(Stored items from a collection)

• • • • •

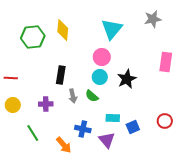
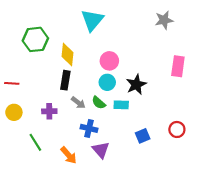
cyan triangle: (112, 29) -> (92, 20), moved
yellow diamond: (63, 30) -> (68, 54), moved
gray arrow: (73, 96) -> (78, 103), turned -40
cyan rectangle: (113, 118) -> (121, 105), moved
blue cross: (83, 129) -> (89, 128), moved
purple triangle: (107, 140) -> (101, 150), moved

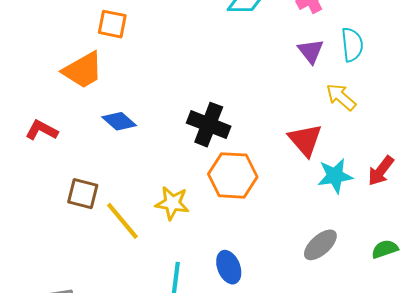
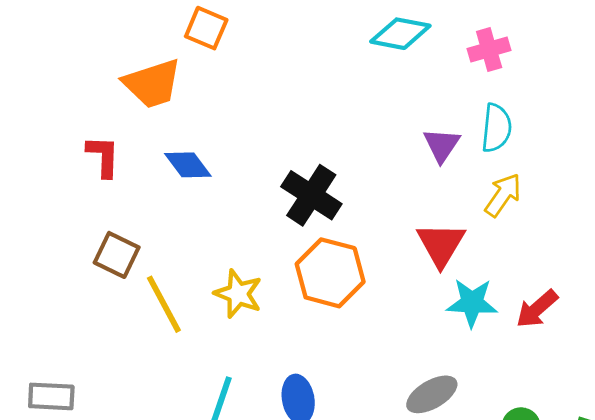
cyan semicircle: (352, 45) -> (496, 128), moved
purple triangle: (311, 51) -> (442, 145), moved
yellow arrow: (341, 97) -> (503, 195), turned 72
red L-shape: (42, 130) -> (103, 156), moved, turned 52

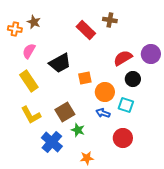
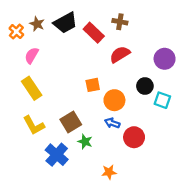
orange cross: (15, 29) -> (16, 32), turned 32
red semicircle: (123, 58) -> (120, 54), moved
black trapezoid: (60, 63) -> (65, 23), moved
cyan square: (126, 105) -> (162, 100), moved
red circle: (123, 138) -> (134, 137), moved
orange star: (87, 158) -> (109, 172), moved

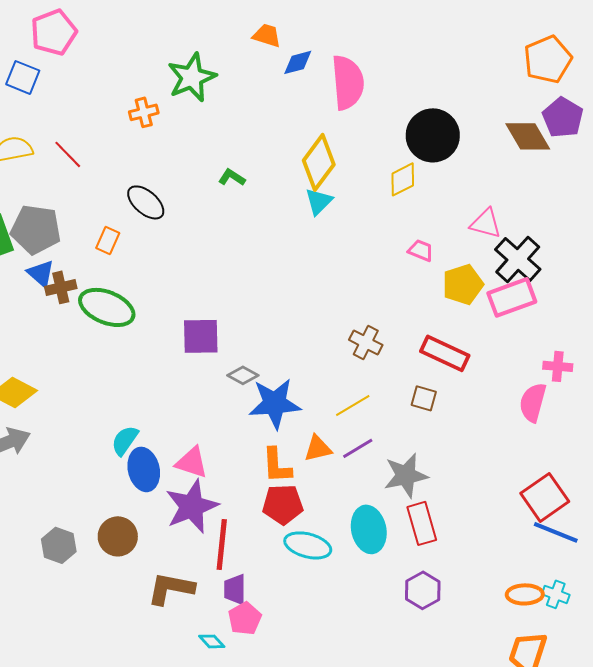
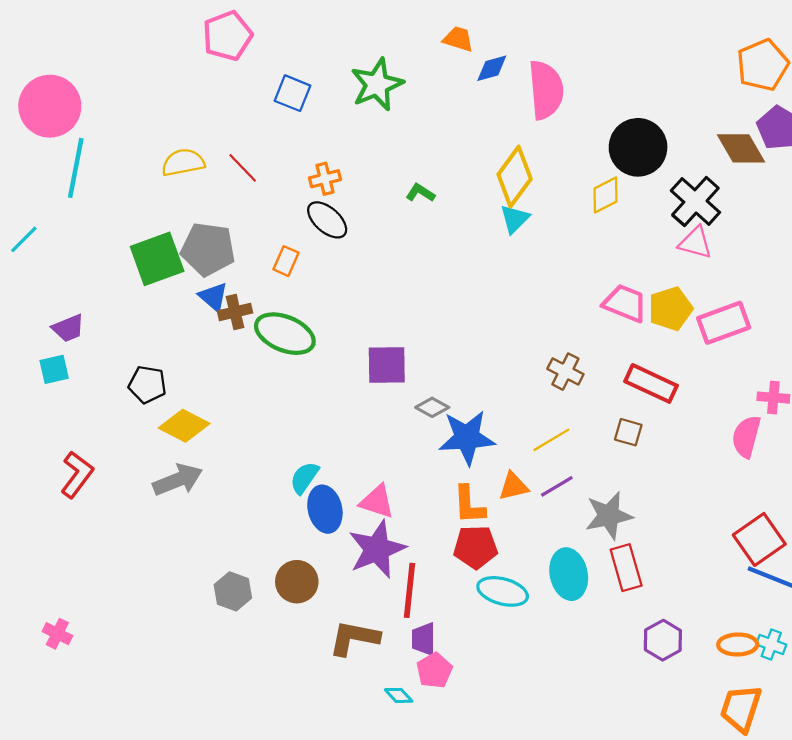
blue square: (23, 77) -> (292, 93), moved
orange cross: (144, 112) -> (325, 179), moved
pink trapezoid: (421, 250) -> (625, 303), moved, size x1.6
black cross: (518, 259) -> (695, 201), moved
purple hexagon: (423, 590) -> (663, 640), moved

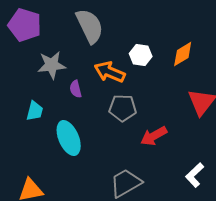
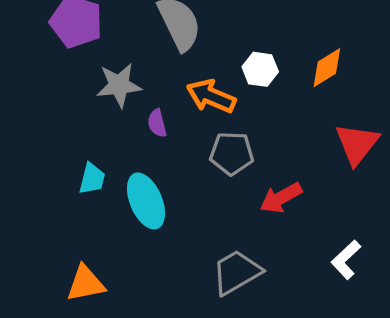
cyan trapezoid: (35, 111) -> (92, 179), moved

• • • • •

**TASK DESCRIPTION:**
Nothing in the entries above should change when they are printed again, except that the pictures are dropped.

**ANSWER FOR THIS EXERCISE:**
cyan triangle: (112, 29) -> (92, 20), moved
yellow diamond: (63, 30) -> (68, 54), moved
gray arrow: (73, 96) -> (78, 103), turned -40
cyan rectangle: (113, 118) -> (121, 105), moved
blue cross: (83, 129) -> (89, 128), moved
purple triangle: (107, 140) -> (101, 150), moved

cyan semicircle: (352, 45) -> (496, 128), moved
purple triangle: (311, 51) -> (442, 145), moved
yellow arrow: (341, 97) -> (503, 195), turned 72
red L-shape: (42, 130) -> (103, 156), moved, turned 52

orange cross: (15, 29) -> (16, 32), turned 32
red semicircle: (123, 58) -> (120, 54), moved
black trapezoid: (60, 63) -> (65, 23), moved
cyan square: (126, 105) -> (162, 100), moved
red circle: (123, 138) -> (134, 137), moved
orange star: (87, 158) -> (109, 172), moved

blue square: (23, 77) -> (292, 93), moved
orange cross: (144, 112) -> (325, 179), moved
pink trapezoid: (421, 250) -> (625, 303), moved, size x1.6
black cross: (518, 259) -> (695, 201), moved
purple hexagon: (423, 590) -> (663, 640), moved

cyan trapezoid: (35, 111) -> (92, 179), moved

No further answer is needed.